> [Your goal]: Spot each line in the data below containing "pencil" and copy it.
═══ Dataset entries
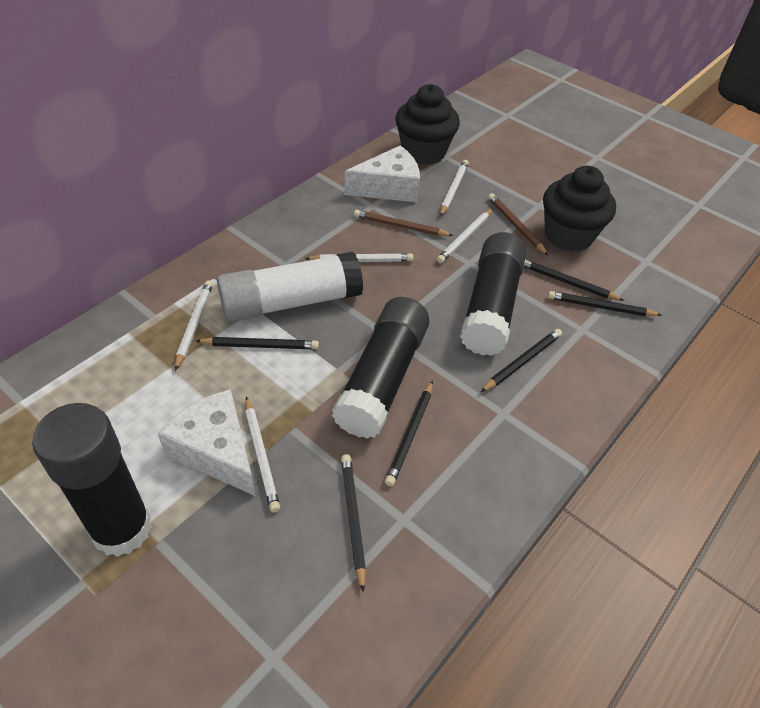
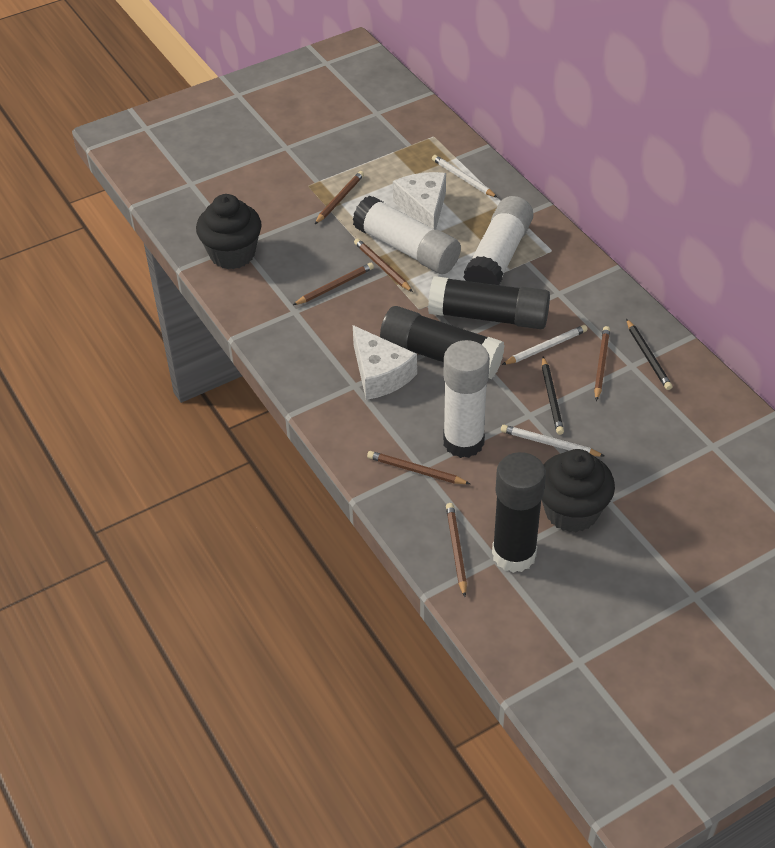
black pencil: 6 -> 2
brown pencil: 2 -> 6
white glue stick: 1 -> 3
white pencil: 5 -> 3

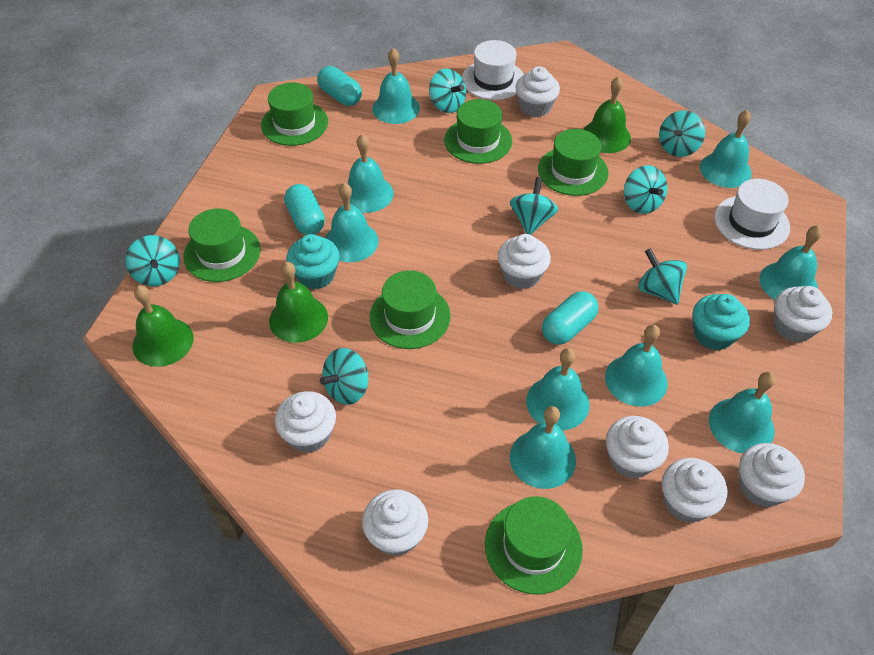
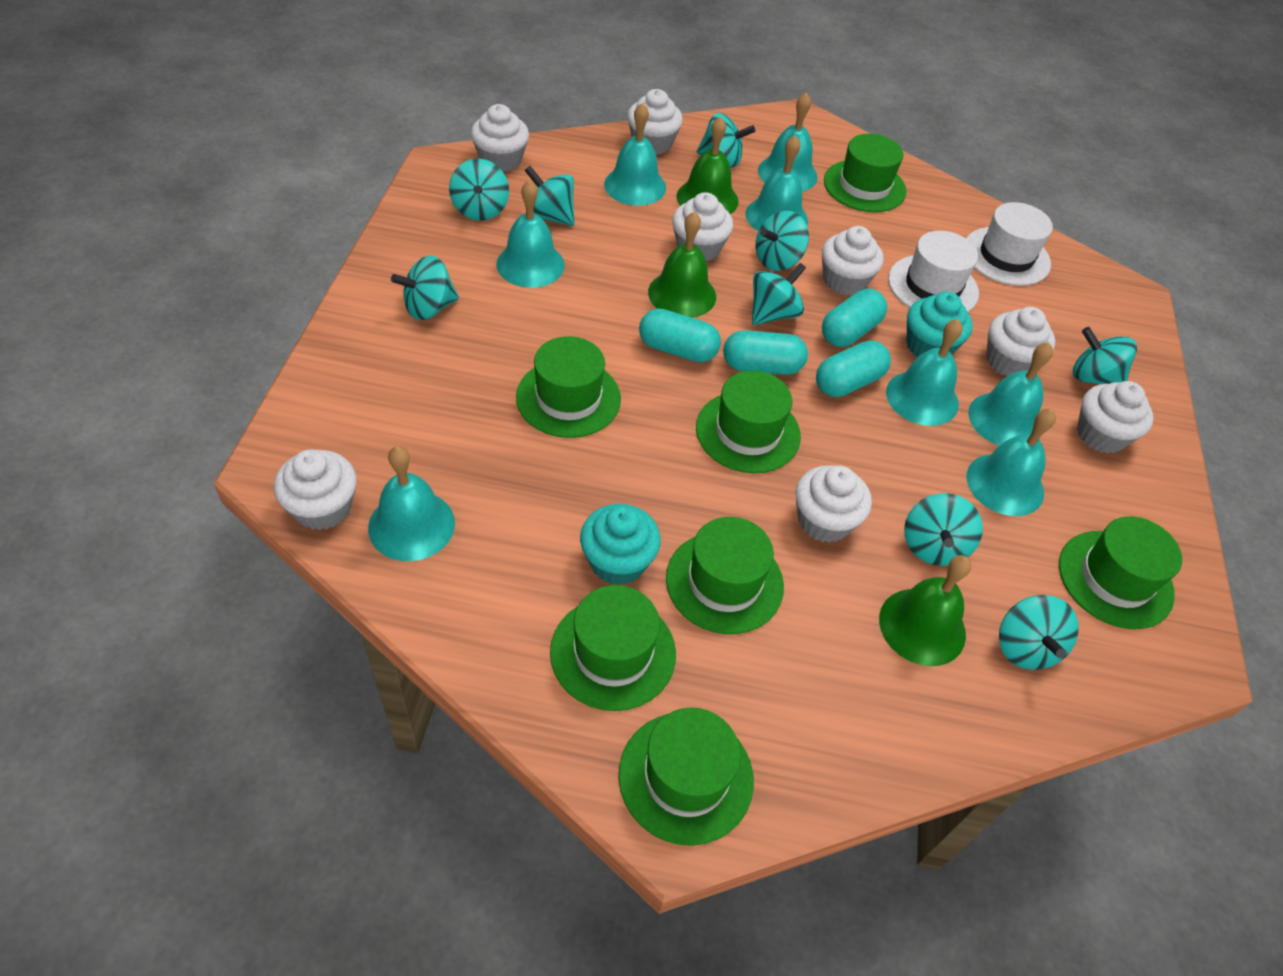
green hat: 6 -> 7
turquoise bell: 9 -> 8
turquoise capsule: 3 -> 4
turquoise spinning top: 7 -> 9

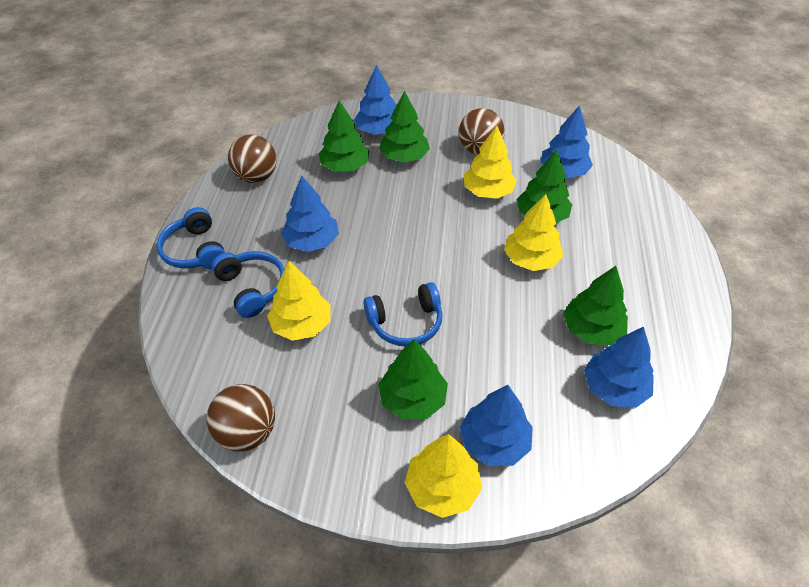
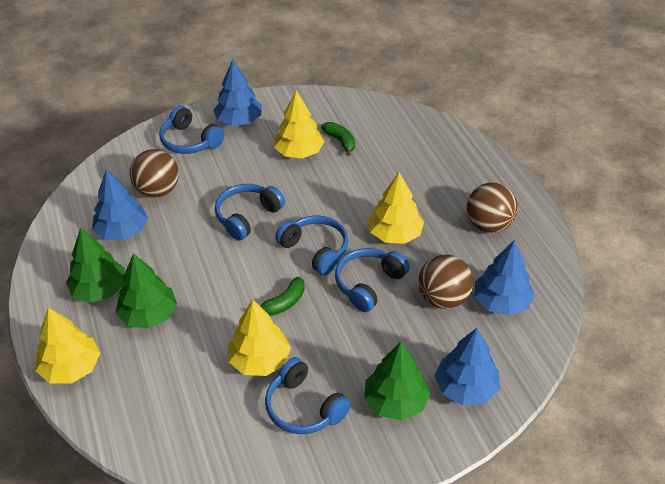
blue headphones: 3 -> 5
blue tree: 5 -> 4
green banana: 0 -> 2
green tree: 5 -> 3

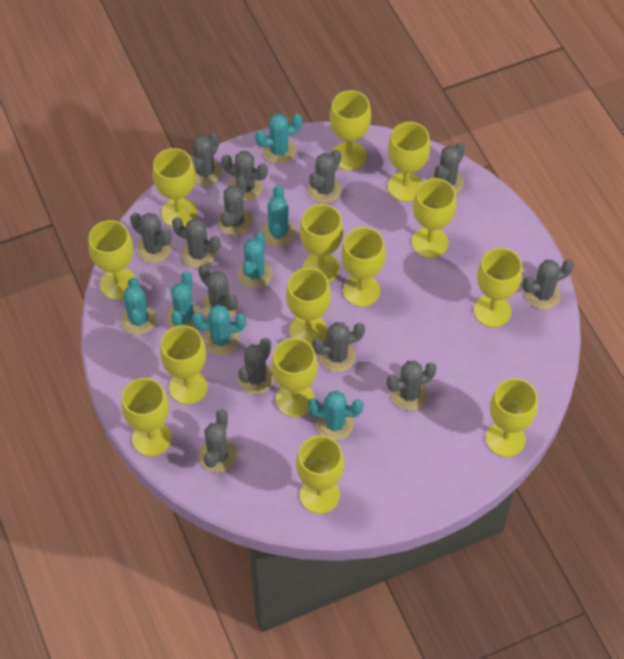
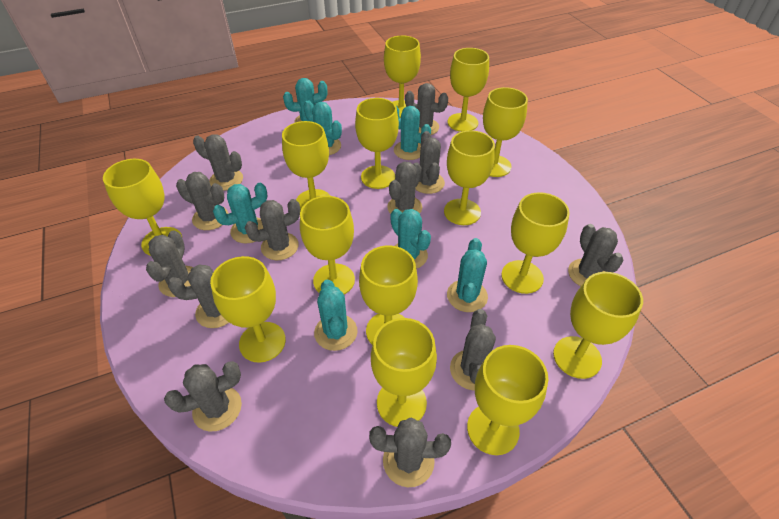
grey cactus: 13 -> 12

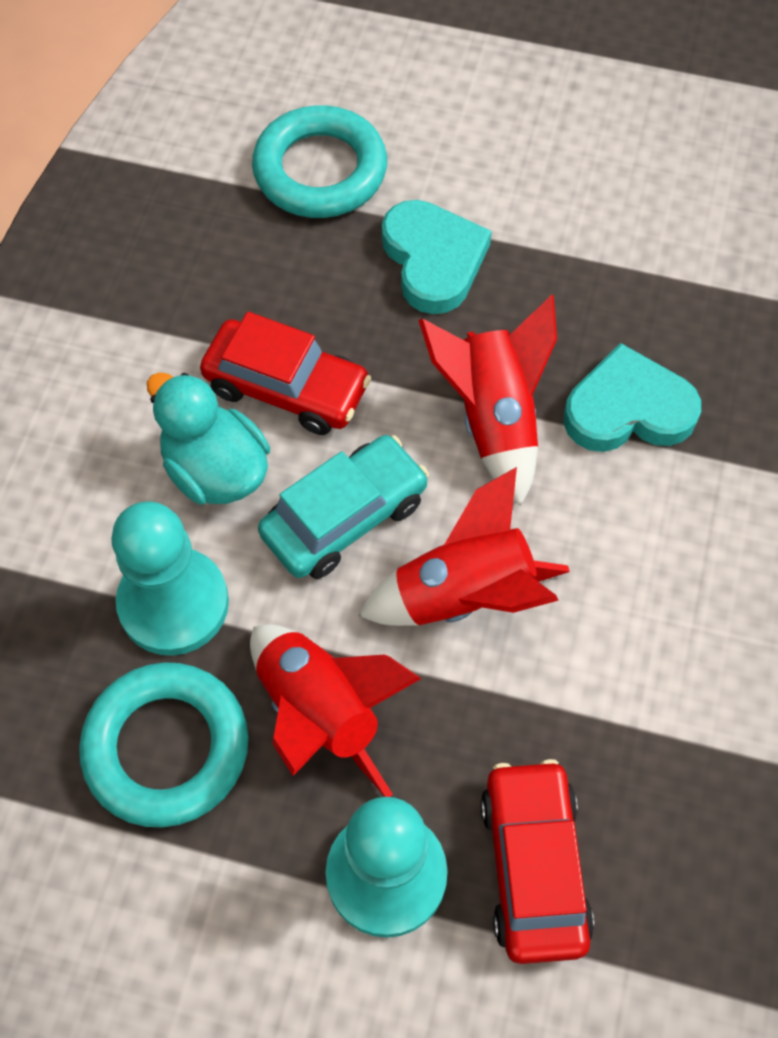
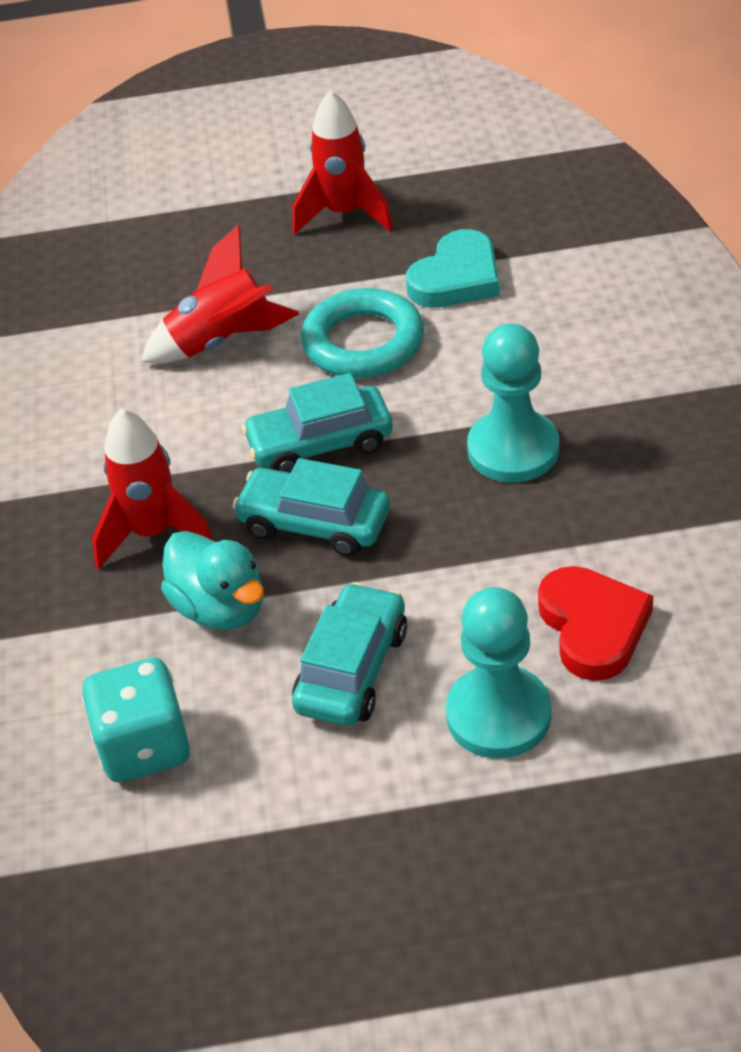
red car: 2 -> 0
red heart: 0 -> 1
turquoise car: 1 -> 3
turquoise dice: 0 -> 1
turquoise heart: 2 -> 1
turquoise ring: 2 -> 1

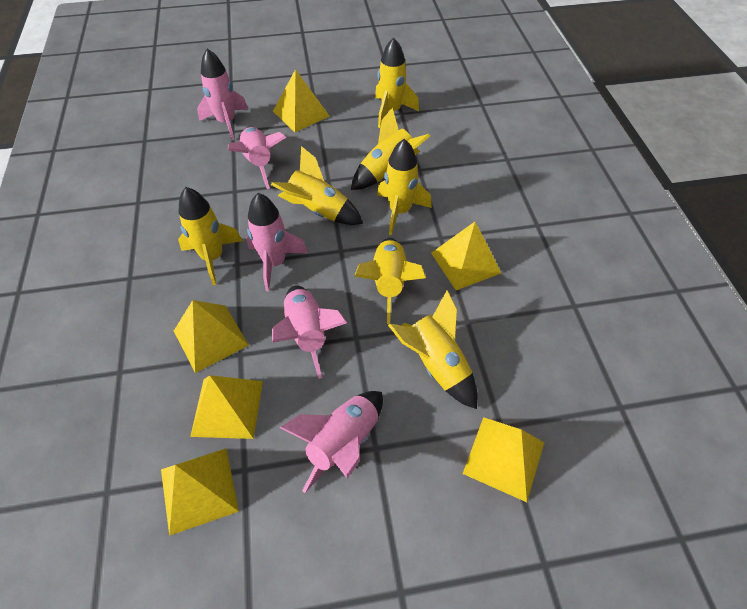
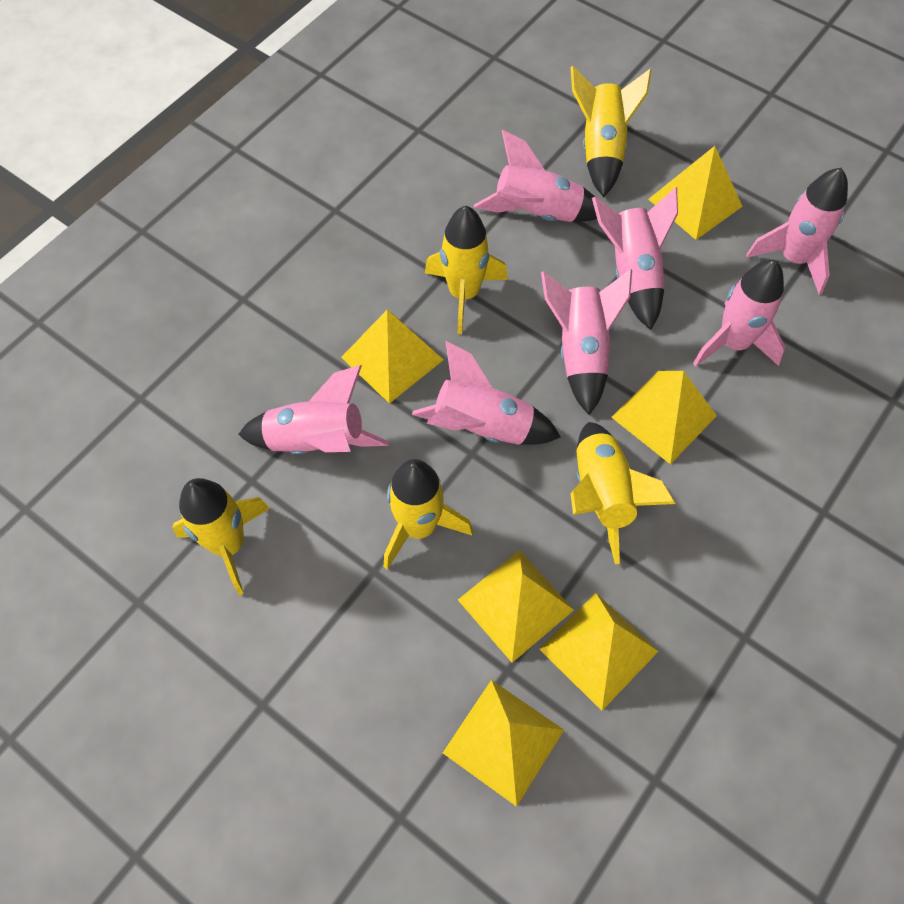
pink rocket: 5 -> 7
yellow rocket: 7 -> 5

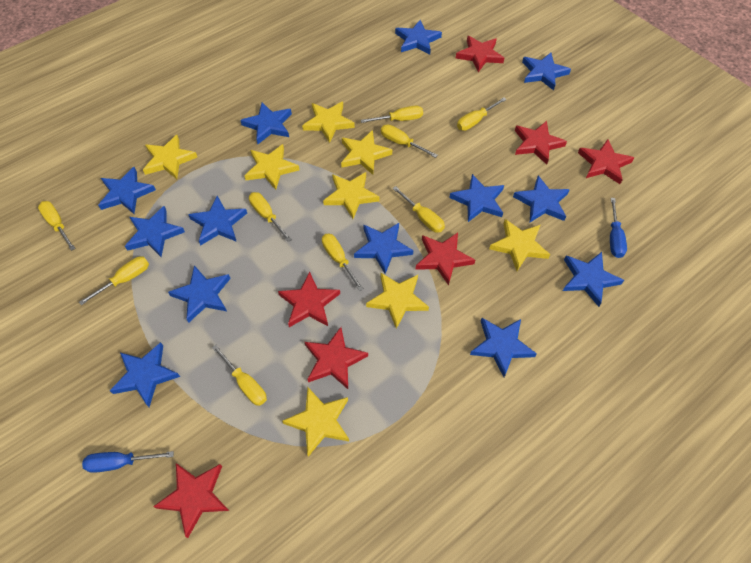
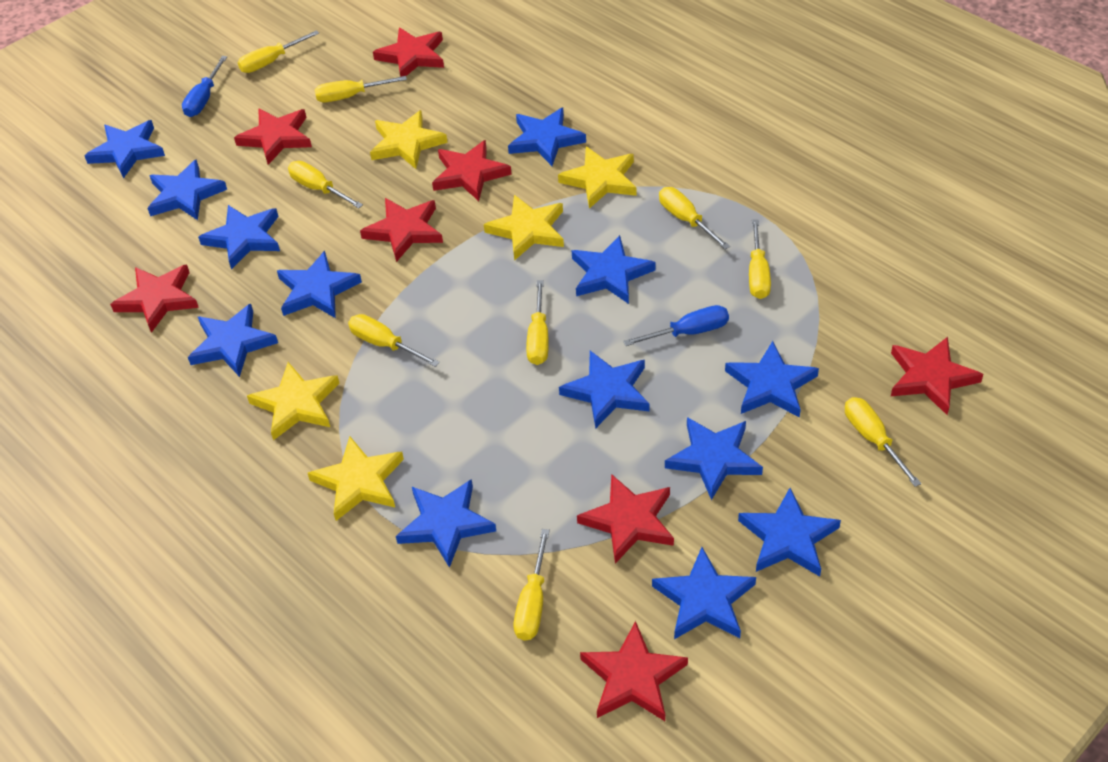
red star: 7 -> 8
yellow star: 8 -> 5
══════
> [Task answer]:
black pencil: 6 -> 2
brown pencil: 2 -> 6
white pencil: 5 -> 3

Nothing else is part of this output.